* _TASK TO CARRY OUT_
A line below contains "grey dumbbell: [410,562,593,671]", and a later one contains "turquoise dumbbell: [170,418,344,528]". Repeat both, with every line between them, exactly.

* _GIVEN DATA_
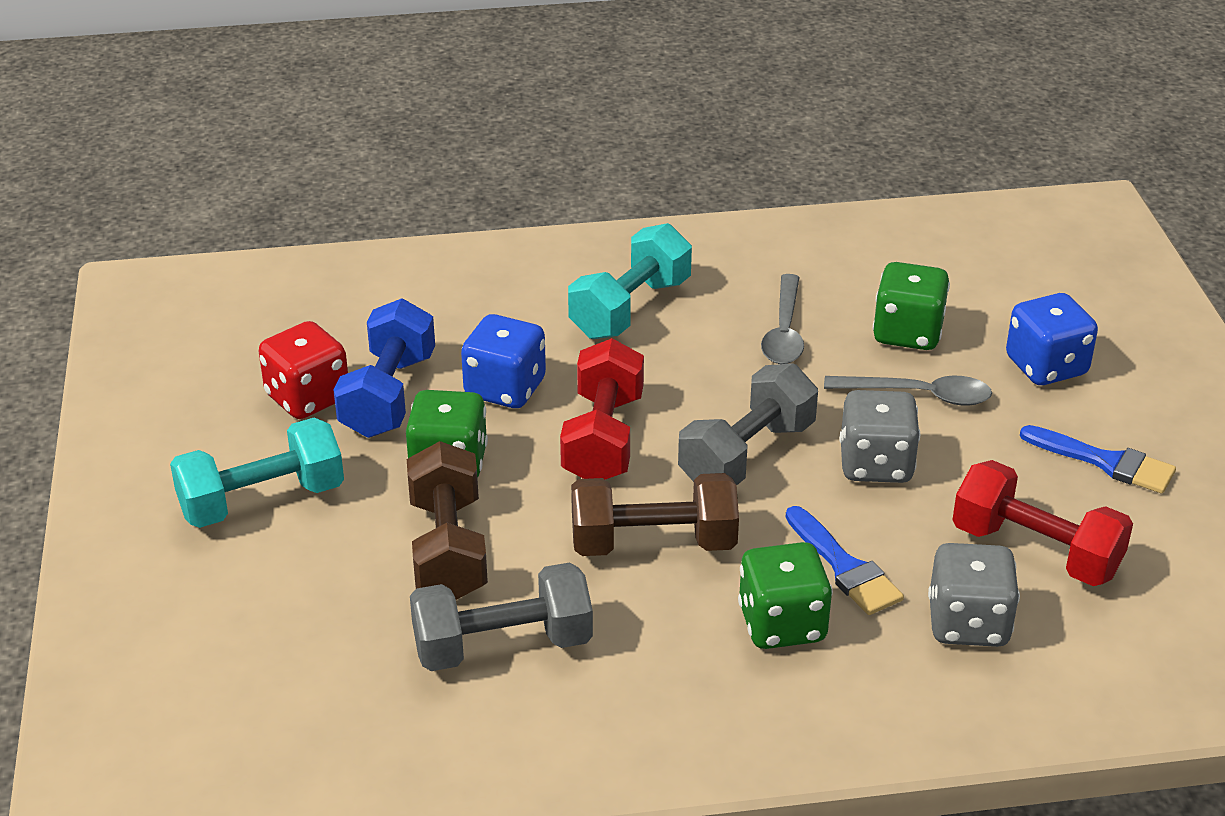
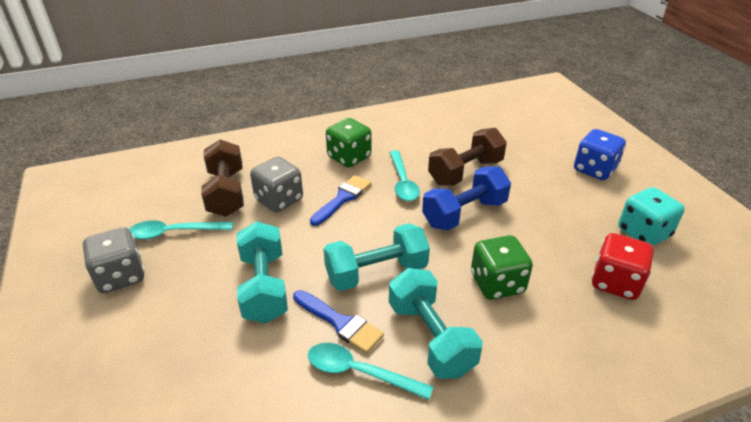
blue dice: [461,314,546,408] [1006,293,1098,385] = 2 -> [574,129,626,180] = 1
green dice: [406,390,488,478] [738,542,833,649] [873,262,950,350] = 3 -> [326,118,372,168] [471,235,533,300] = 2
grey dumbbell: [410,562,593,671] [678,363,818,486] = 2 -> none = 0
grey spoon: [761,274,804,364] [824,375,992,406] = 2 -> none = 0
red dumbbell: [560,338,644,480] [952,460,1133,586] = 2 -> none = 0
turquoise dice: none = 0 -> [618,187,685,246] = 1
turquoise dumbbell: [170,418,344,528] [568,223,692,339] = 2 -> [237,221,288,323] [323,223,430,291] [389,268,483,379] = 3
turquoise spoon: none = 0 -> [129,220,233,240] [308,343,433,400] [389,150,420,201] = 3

* _RESPONSE BELOW_
grey dumbbell: [410,562,593,671] [678,363,818,486] = 2 -> none = 0
grey spoon: [761,274,804,364] [824,375,992,406] = 2 -> none = 0
red dumbbell: [560,338,644,480] [952,460,1133,586] = 2 -> none = 0
turquoise dice: none = 0 -> [618,187,685,246] = 1
turquoise dumbbell: [170,418,344,528] [568,223,692,339] = 2 -> [237,221,288,323] [323,223,430,291] [389,268,483,379] = 3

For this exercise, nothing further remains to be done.